- [DATASET RECORDS]
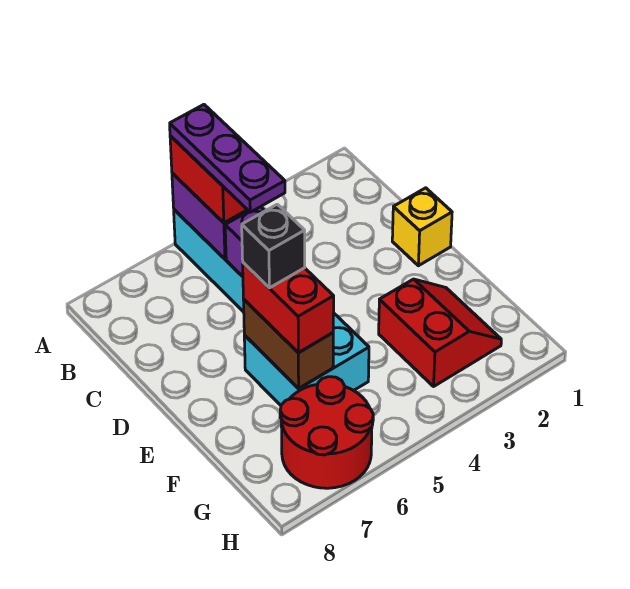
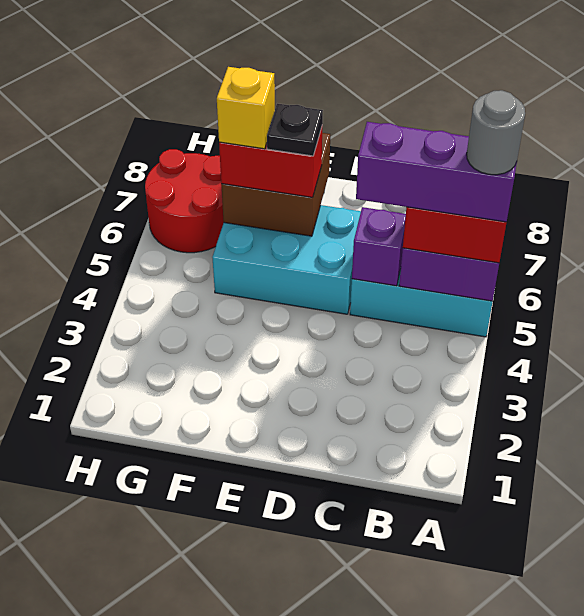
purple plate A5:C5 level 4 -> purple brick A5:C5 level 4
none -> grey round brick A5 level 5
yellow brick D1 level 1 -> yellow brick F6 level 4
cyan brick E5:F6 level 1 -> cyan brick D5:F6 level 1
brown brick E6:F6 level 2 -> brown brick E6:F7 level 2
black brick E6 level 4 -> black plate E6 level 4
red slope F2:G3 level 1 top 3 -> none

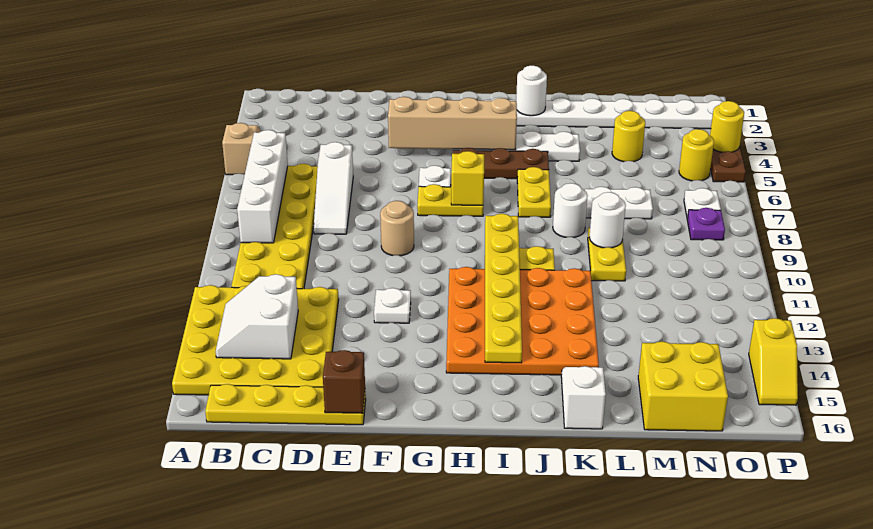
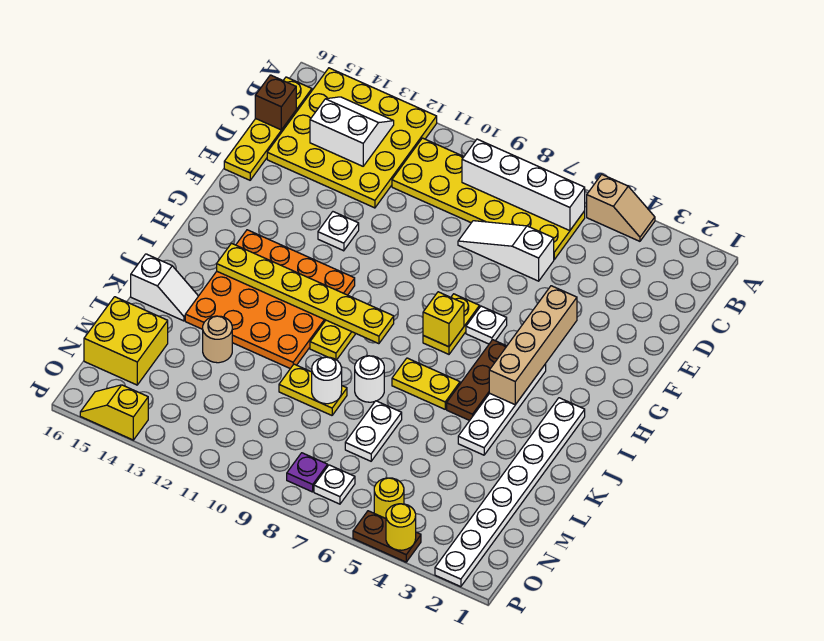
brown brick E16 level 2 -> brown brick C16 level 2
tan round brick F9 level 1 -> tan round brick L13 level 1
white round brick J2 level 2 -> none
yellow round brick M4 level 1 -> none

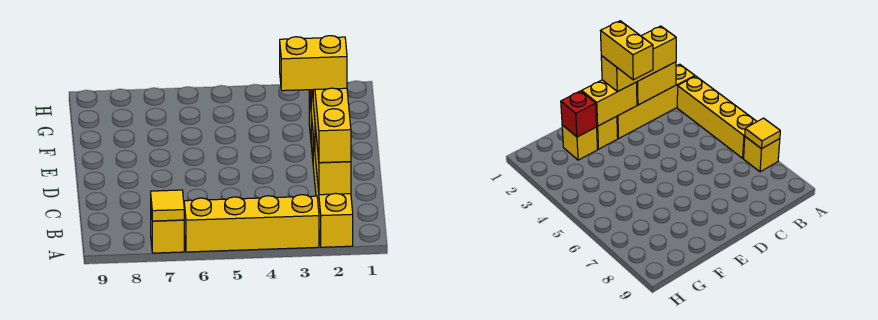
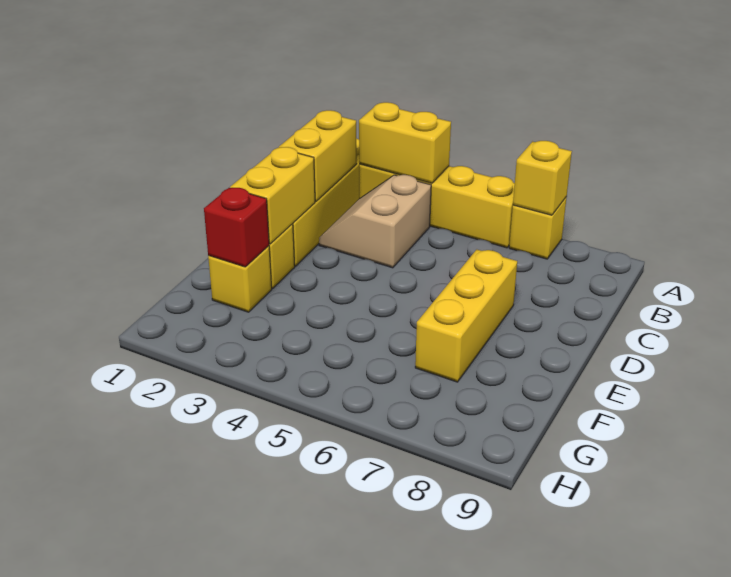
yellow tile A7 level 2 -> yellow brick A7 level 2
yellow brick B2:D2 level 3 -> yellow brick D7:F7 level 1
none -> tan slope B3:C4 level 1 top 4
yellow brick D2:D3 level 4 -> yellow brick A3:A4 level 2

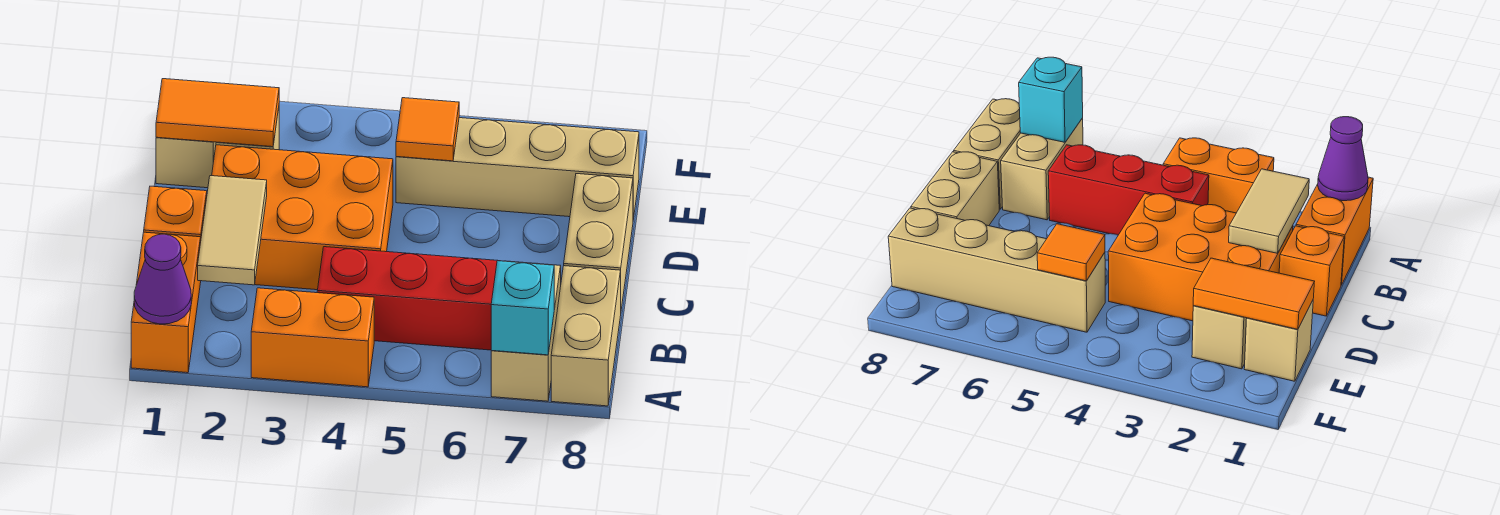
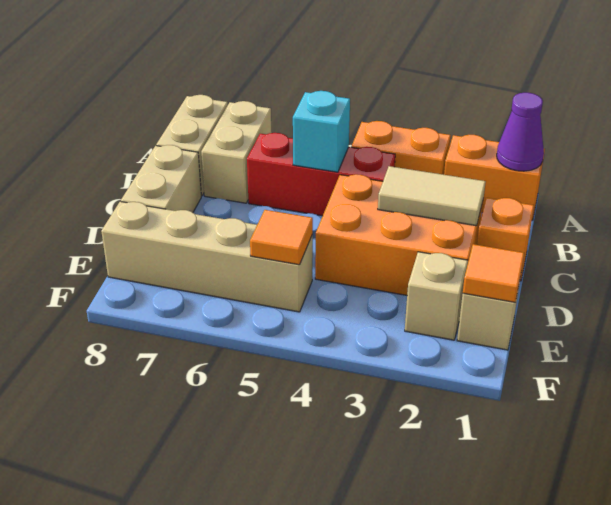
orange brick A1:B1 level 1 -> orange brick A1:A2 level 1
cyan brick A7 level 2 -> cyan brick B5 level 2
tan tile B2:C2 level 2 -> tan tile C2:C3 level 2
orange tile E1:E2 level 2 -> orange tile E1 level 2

...

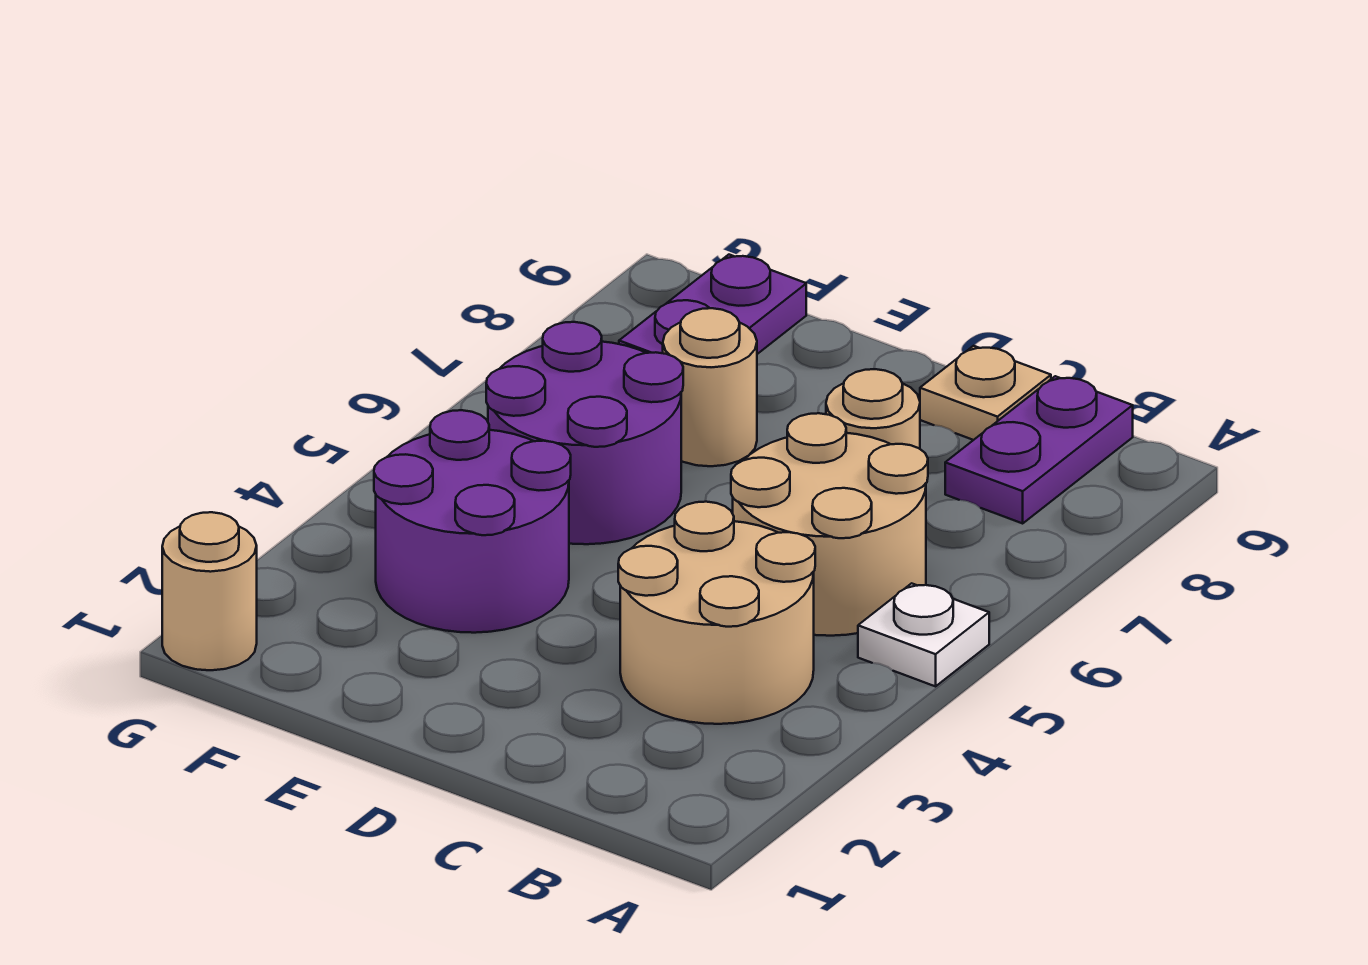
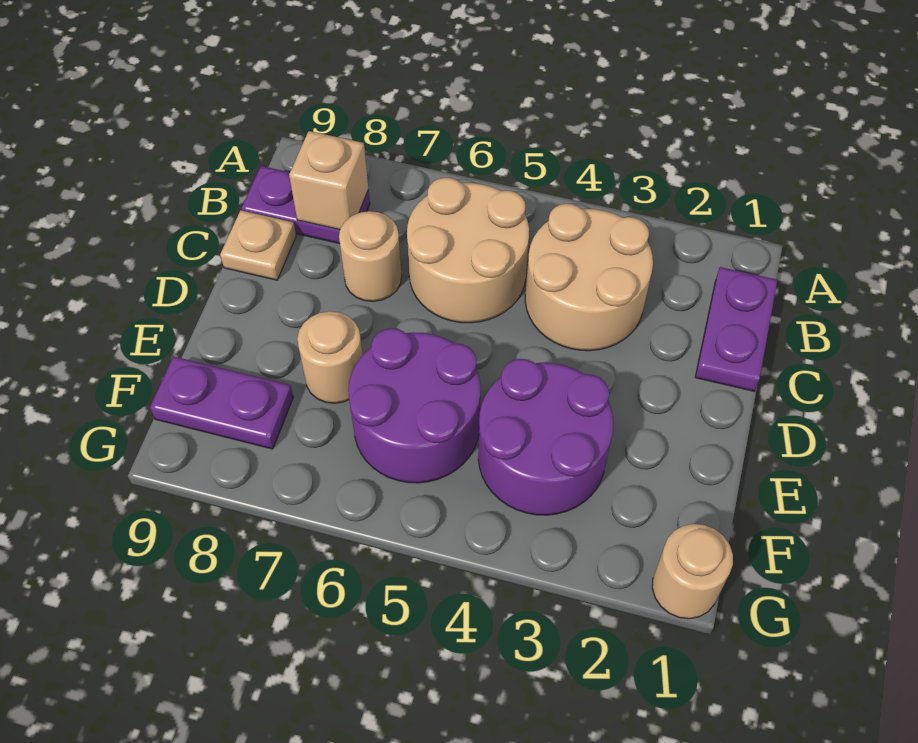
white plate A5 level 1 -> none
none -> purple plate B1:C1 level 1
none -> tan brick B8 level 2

* * *

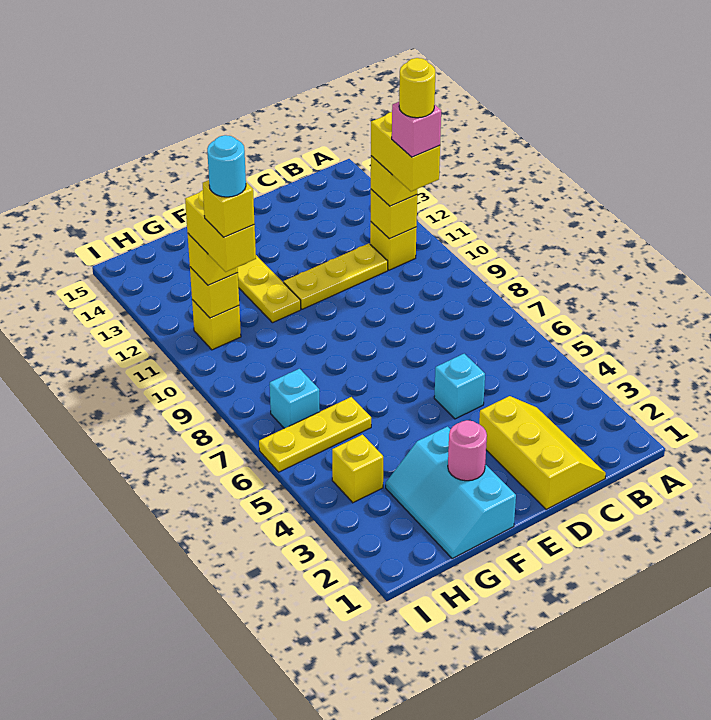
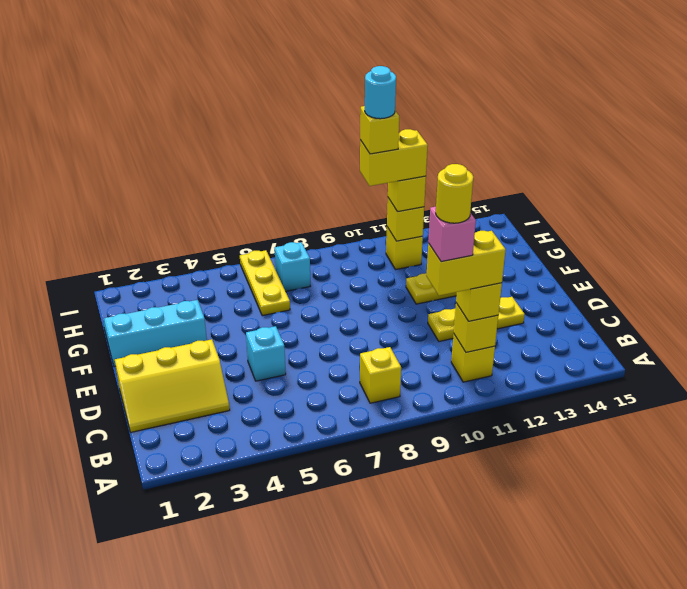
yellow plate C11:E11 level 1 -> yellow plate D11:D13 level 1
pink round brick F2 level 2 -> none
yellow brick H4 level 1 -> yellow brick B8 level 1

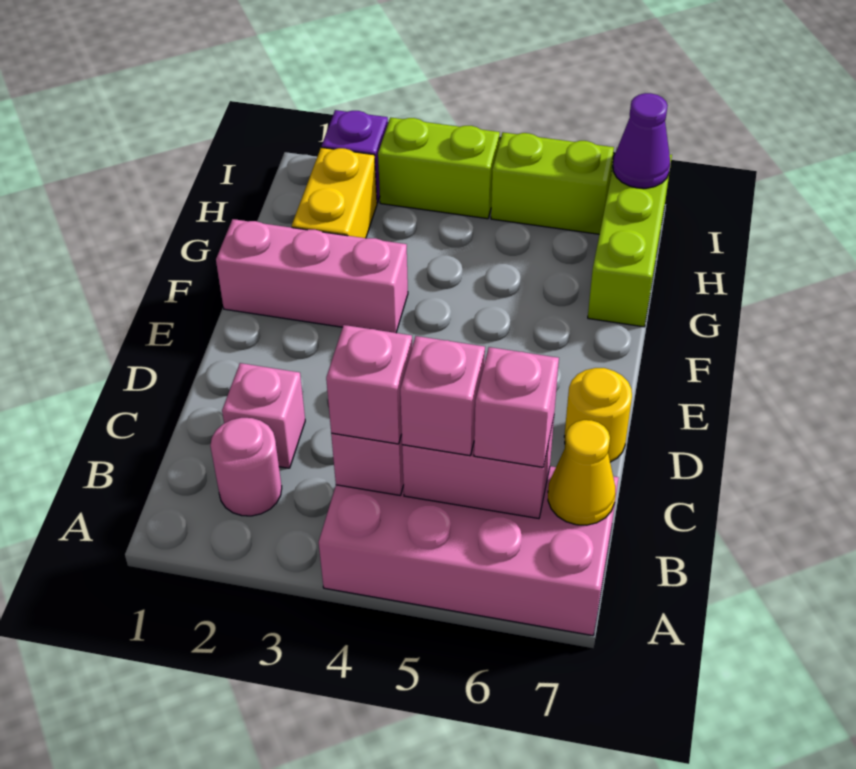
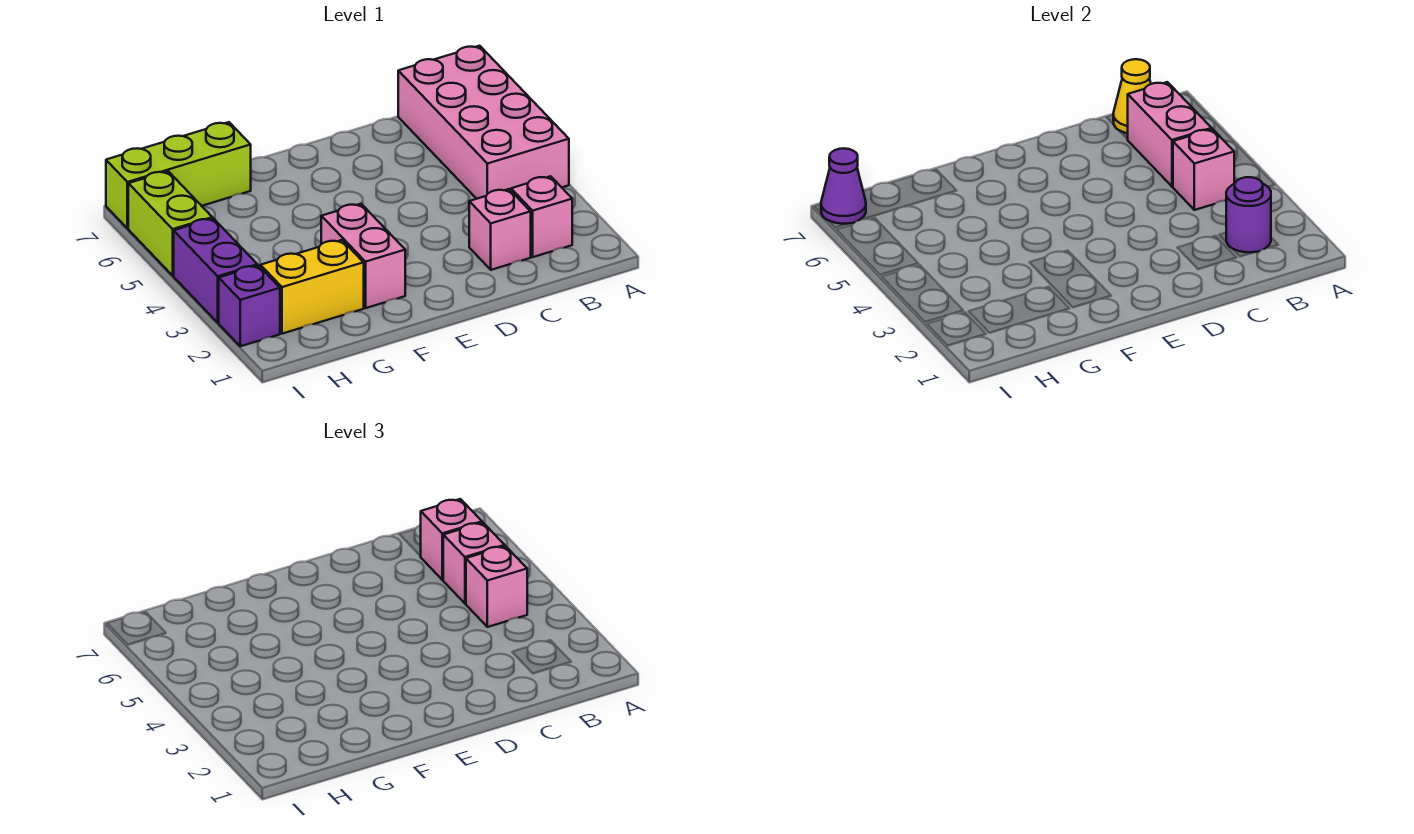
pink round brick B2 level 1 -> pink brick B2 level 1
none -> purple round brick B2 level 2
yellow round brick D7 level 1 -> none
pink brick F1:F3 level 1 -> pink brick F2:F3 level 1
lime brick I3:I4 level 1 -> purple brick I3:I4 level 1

- [EXERCISE DIRECTIONS]
What number of lines in the records contain the word "white"? Answer with that number alone.

- [RESULT OF THIS TASK]
2